◆ Activity ◆
Repeat every record below exactly, omitting any pictures.

[Collected data entries]
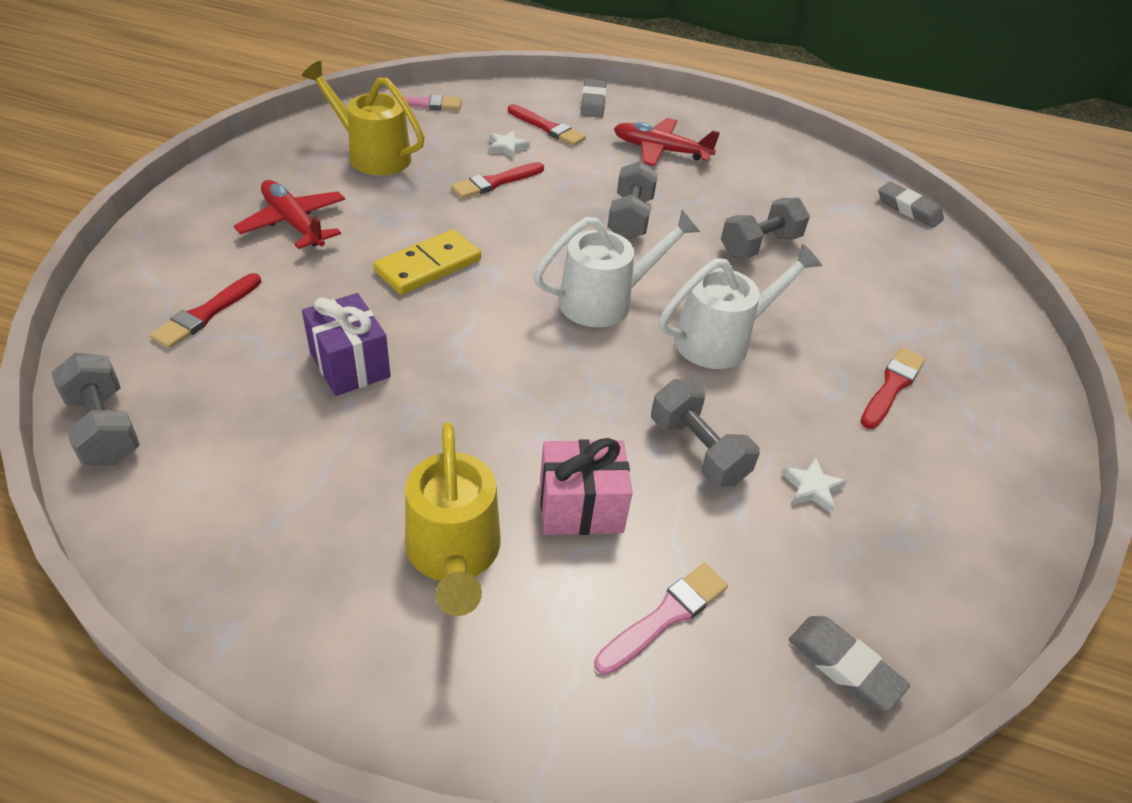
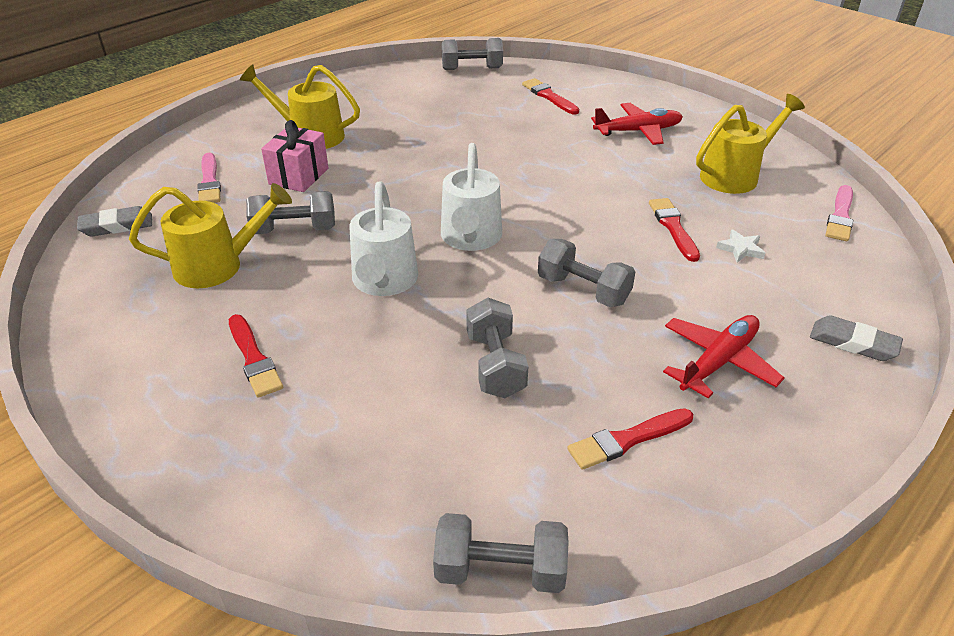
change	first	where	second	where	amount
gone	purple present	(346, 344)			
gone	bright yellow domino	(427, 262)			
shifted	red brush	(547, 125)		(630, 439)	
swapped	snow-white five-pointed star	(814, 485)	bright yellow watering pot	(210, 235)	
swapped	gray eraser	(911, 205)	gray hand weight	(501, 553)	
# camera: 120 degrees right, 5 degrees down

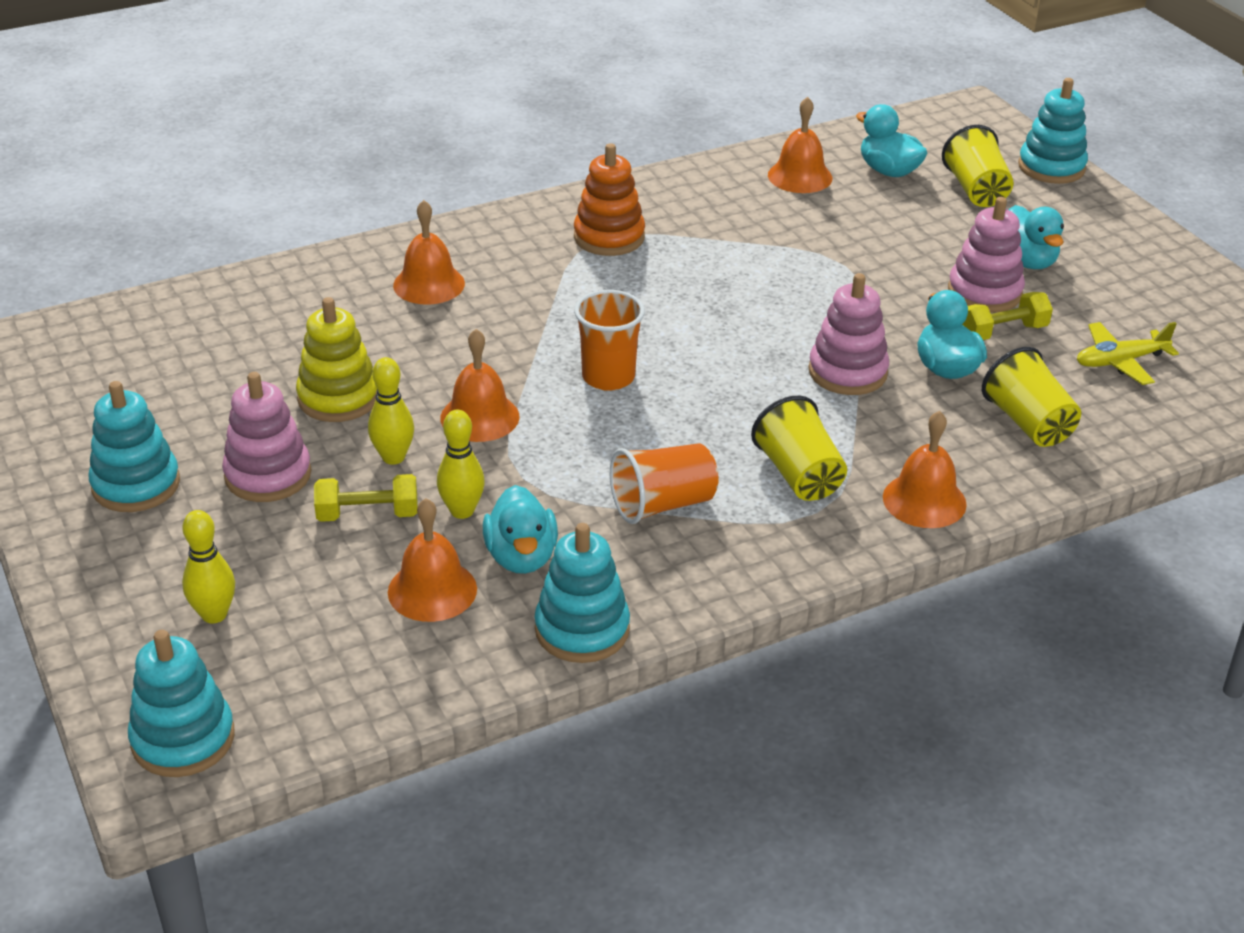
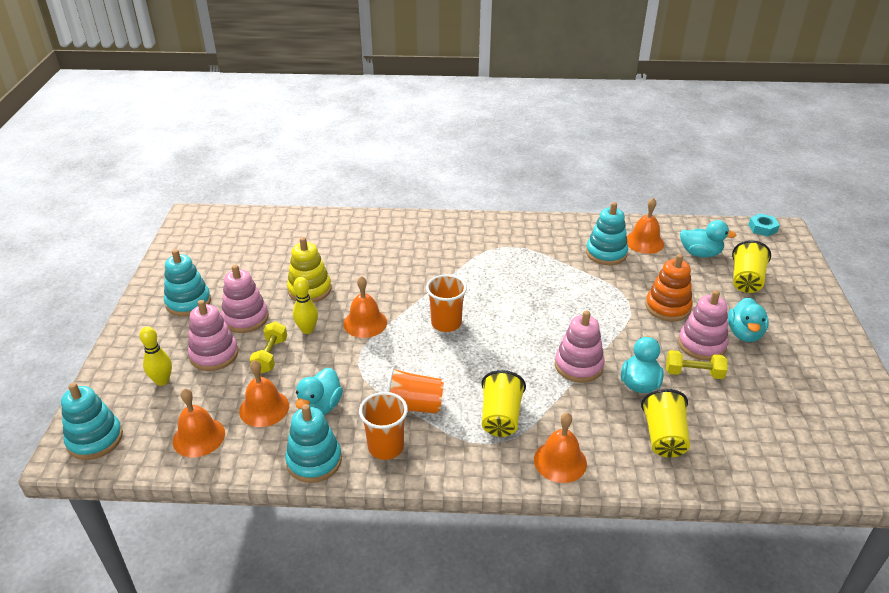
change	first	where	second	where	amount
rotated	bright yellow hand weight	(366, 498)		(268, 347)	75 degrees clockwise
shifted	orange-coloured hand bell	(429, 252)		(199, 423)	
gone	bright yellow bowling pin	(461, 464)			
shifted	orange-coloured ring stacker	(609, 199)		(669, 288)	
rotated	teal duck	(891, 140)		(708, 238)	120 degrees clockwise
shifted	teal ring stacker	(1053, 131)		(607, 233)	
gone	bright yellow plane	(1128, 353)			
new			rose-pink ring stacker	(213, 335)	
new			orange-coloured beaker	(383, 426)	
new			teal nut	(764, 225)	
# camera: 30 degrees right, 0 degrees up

◆ Written solution ◆
change	first	where	second	where	amount
gone	purple present	(346, 344)			
gone	bright yellow domino	(427, 262)			
shifted	red brush	(547, 125)		(630, 439)	
swapped	snow-white five-pointed star	(814, 485)	bright yellow watering pot	(210, 235)	
swapped	gray eraser	(911, 205)	gray hand weight	(501, 553)	
# camera: 120 degrees right, 5 degrees down

change	first	where	second	where	amount
rotated	bright yellow hand weight	(366, 498)		(268, 347)	75 degrees clockwise
shifted	orange-coloured hand bell	(429, 252)		(199, 423)	
gone	bright yellow bowling pin	(461, 464)			
shifted	orange-coloured ring stacker	(609, 199)		(669, 288)	
rotated	teal duck	(891, 140)		(708, 238)	120 degrees clockwise
shifted	teal ring stacker	(1053, 131)		(607, 233)	
gone	bright yellow plane	(1128, 353)			
new			rose-pink ring stacker	(213, 335)	
new			orange-coloured beaker	(383, 426)	
new			teal nut	(764, 225)	
# camera: 30 degrees right, 0 degrees up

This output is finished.